## DATA RECORDS
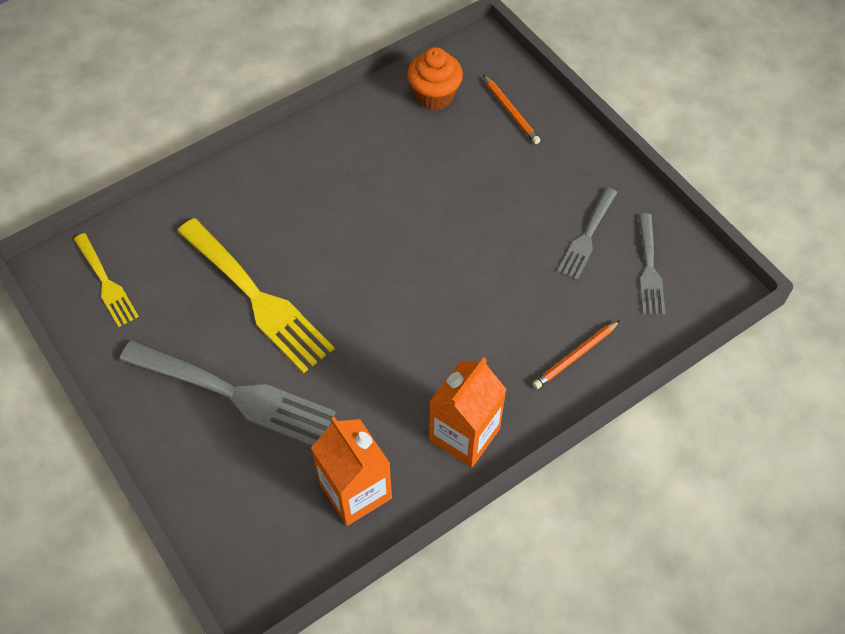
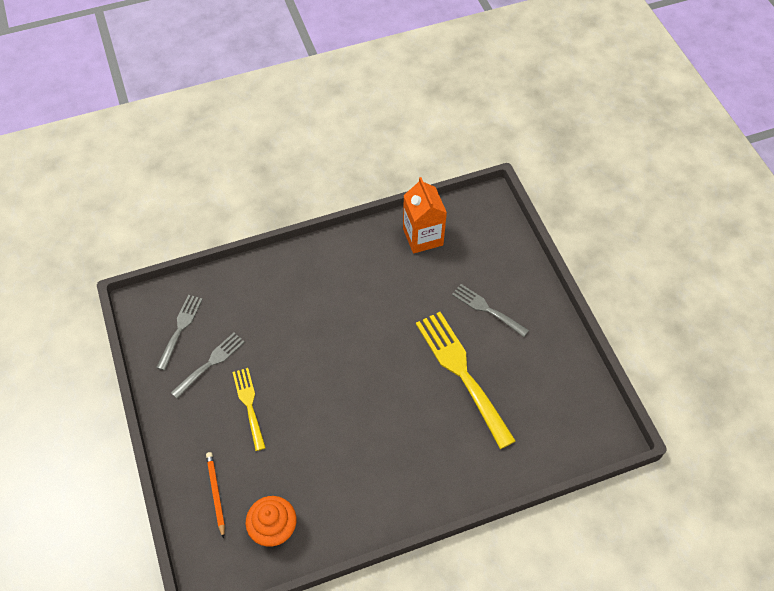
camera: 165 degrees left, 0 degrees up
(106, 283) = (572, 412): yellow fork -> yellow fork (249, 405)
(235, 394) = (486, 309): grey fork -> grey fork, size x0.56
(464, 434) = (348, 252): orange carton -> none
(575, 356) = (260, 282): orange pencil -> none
--
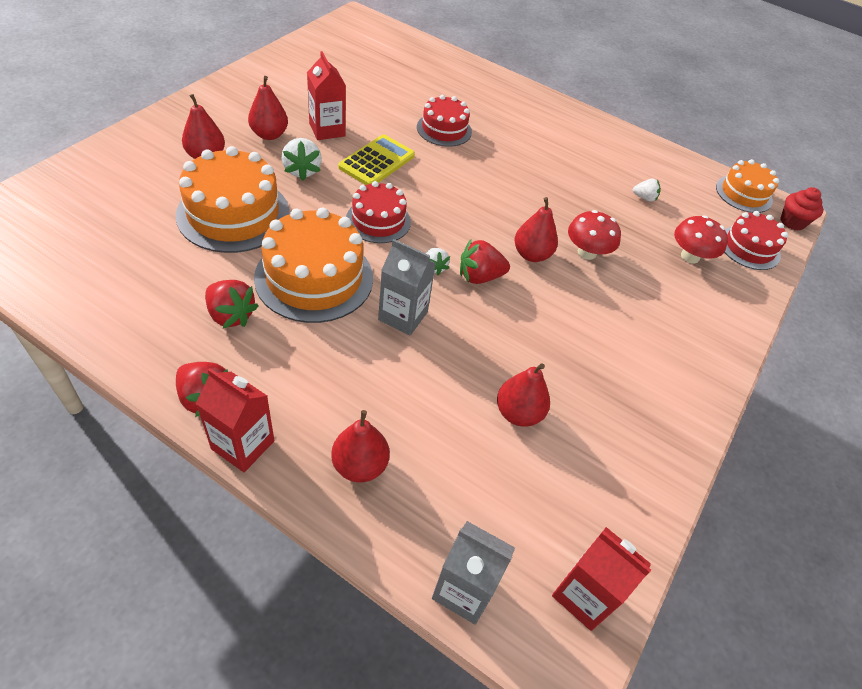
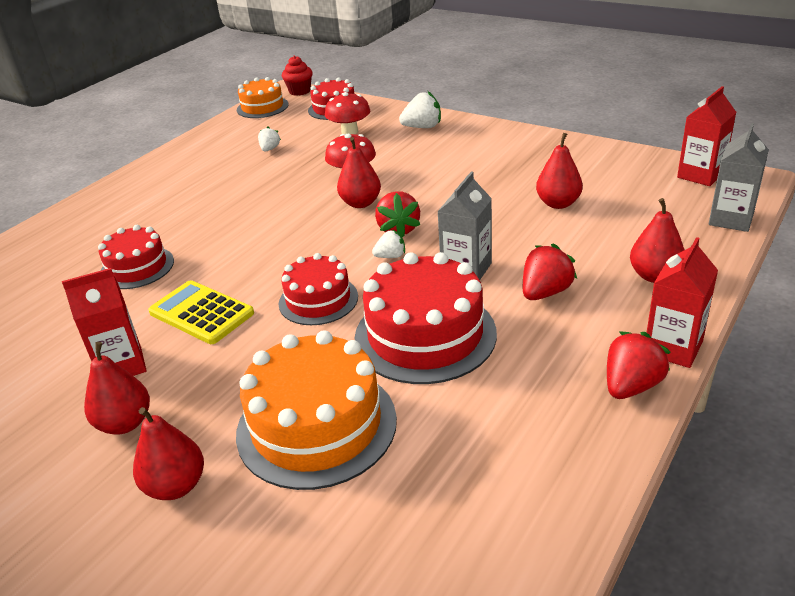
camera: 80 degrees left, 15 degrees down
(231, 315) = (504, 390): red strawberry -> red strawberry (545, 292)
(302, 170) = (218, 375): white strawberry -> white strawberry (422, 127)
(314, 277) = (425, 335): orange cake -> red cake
...
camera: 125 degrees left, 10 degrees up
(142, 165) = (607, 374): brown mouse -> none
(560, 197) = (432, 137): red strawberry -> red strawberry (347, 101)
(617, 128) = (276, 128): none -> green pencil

## WORK REQUIRED
In the data above, which lines lie between the line with "(231, 315) = (504, 390): red" and the line with "(314, 277) = (425, 335): orange", inclusive? Print those lines exactly and nothing else.

## TASK OUTPUT
(231, 315) = (504, 390): red strawberry -> red strawberry (545, 292)
(302, 170) = (218, 375): white strawberry -> white strawberry (422, 127)
(314, 277) = (425, 335): orange cake -> red cake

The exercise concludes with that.